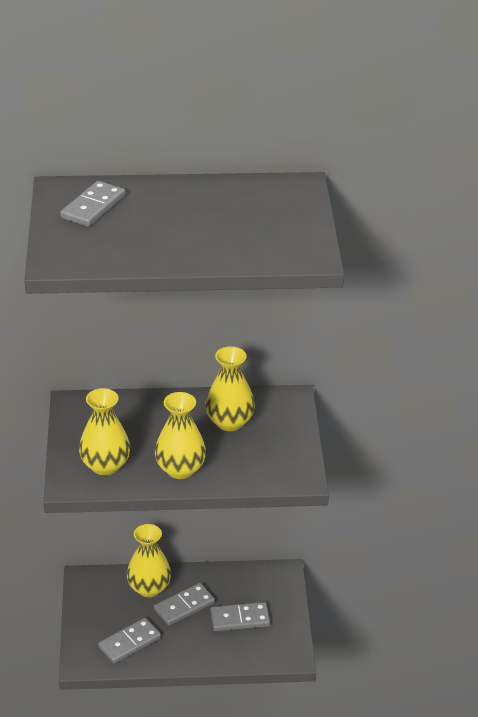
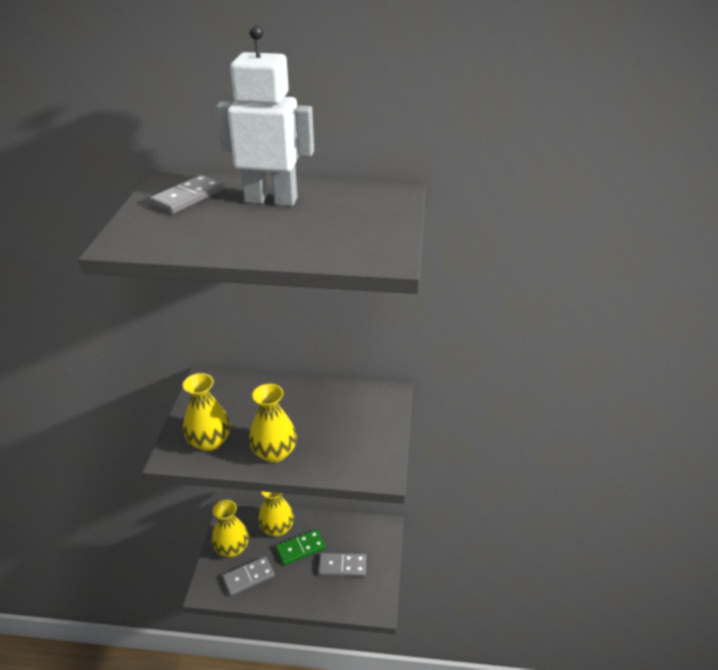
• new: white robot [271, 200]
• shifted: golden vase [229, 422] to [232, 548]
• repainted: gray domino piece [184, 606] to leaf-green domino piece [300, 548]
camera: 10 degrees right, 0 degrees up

> _Exercise objective_
The exact lines from the one containing "to [232, 548]" through the end of the listing above are the expected output; include nothing else.

> _Task answer_
• shifted: golden vase [229, 422] to [232, 548]
• repainted: gray domino piece [184, 606] to leaf-green domino piece [300, 548]
camera: 10 degrees right, 0 degrees up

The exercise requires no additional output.